[Excerpted data — start]
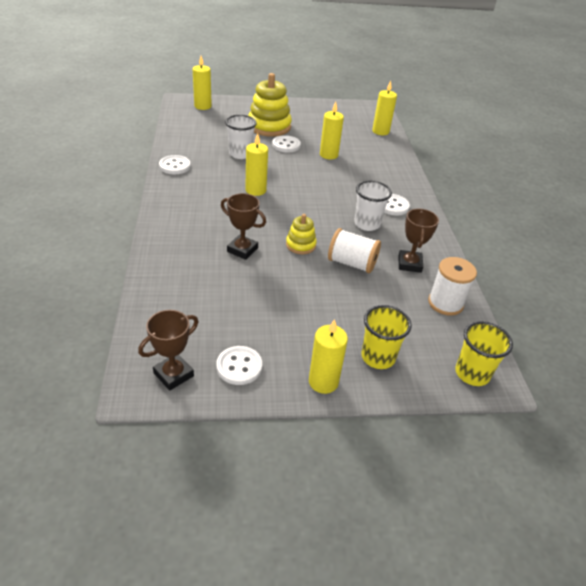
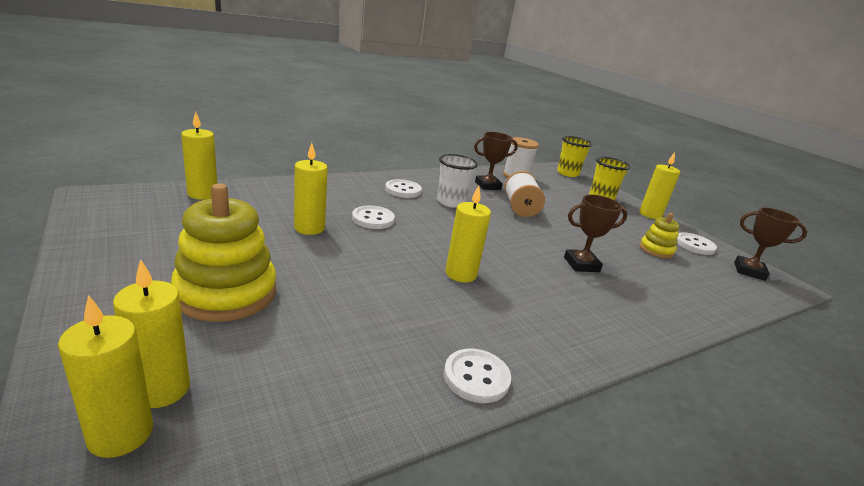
camera: 115 degrees left, 15 degrees down
(217, 112) = (161, 389): none -> yellow candle
(240, 154) = (366, 307): white cup -> none
(242, 250) = (581, 264): brown trophy -> brown trophy turned 75 degrees clockwise
(286, 145) = (300, 265): white button -> white button (373, 219)
(300, 245) = (528, 233): yellow stacking toy -> yellow stacking toy (656, 250)

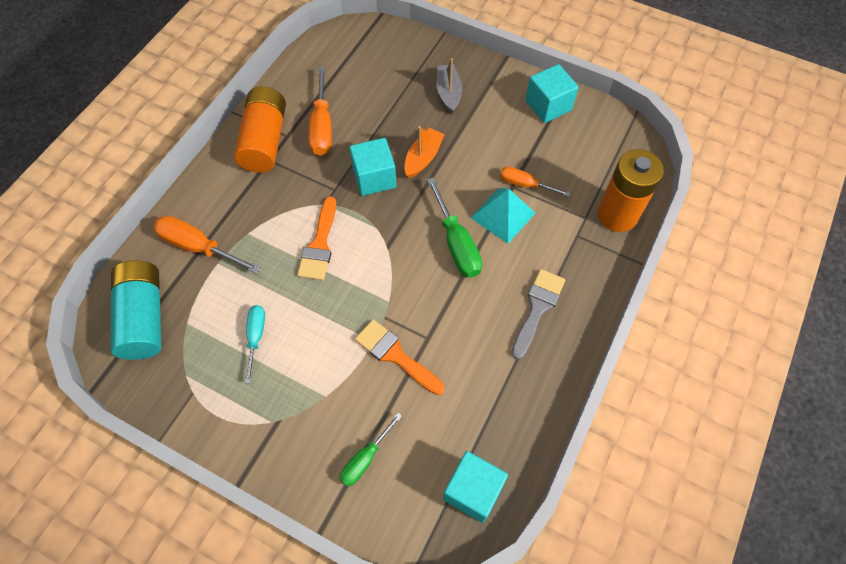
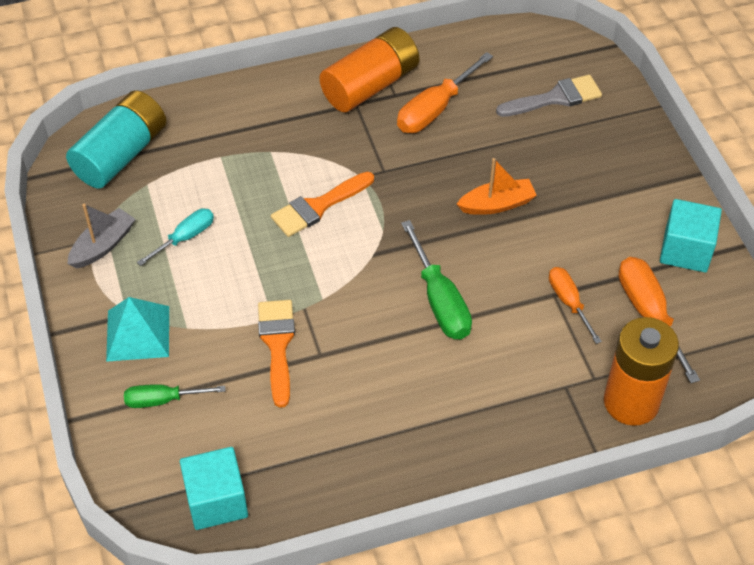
camera: 45 degrees right, 10 degrees down
(199, 247) = (220, 132): orange screwdriver -> orange screwdriver (649, 314)
(374, 178) = (431, 187): turquoise cube -> none
(448, 93) = (593, 165): grey boat -> grey boat (103, 245)
(456, 243) = (439, 300): green screwdriver -> green screwdriver turned 45 degrees counterclockwise
(503, 215) = (513, 311): turquoise pyramid -> turquoise pyramid (138, 333)
(537, 308) = (447, 414): grey brush -> grey brush (555, 98)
[Excerpted data — finish]
What you should do ->
All lines above from the one holding "camera: 45 degrees right, 10 degrees down" to the one holding "(448, 93) = (593, 165): grey", inclusive, are to be copied exactly; no other line is wanted.

Finished exercise ->
camera: 45 degrees right, 10 degrees down
(199, 247) = (220, 132): orange screwdriver -> orange screwdriver (649, 314)
(374, 178) = (431, 187): turquoise cube -> none
(448, 93) = (593, 165): grey boat -> grey boat (103, 245)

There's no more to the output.